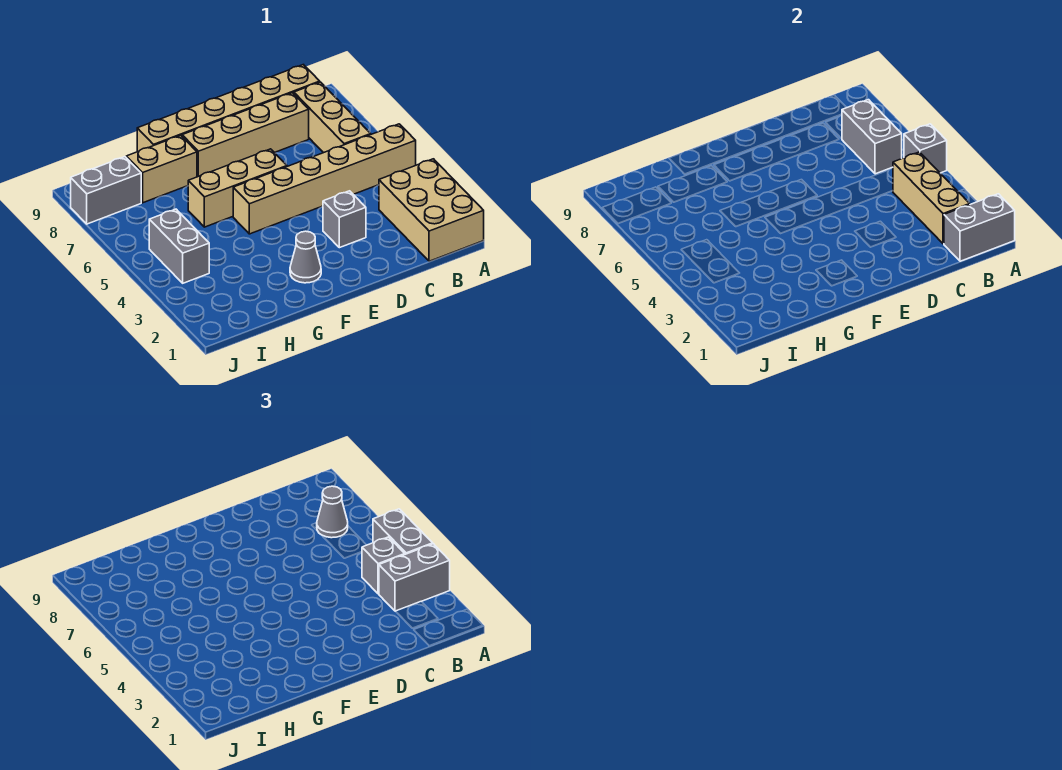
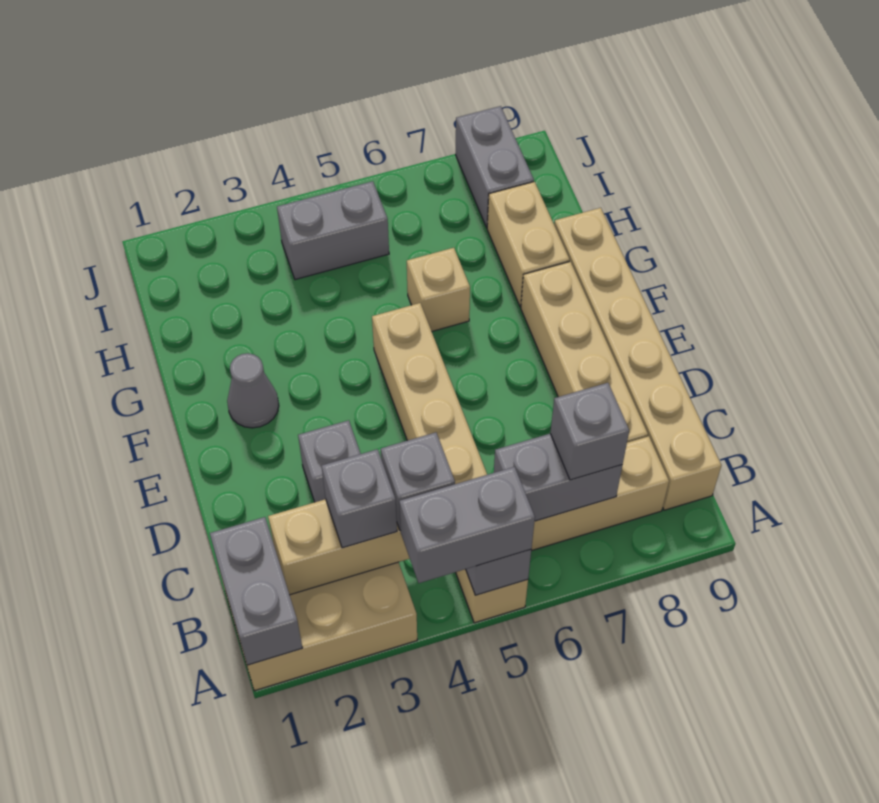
grey brick A3:B3 level 3 -> grey brick B3 level 3
grey cone B7 level 3 -> grey brick B7 level 3
tan brick E6:G6 level 1 -> tan brick G6 level 1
§
## What you need to do:
Please give again, word for word, only the lines from the one holding "grey cone B7 level 3 -> grey brick B7 level 3" through the end of the listing above.

## Solution for this problem:
grey cone B7 level 3 -> grey brick B7 level 3
tan brick E6:G6 level 1 -> tan brick G6 level 1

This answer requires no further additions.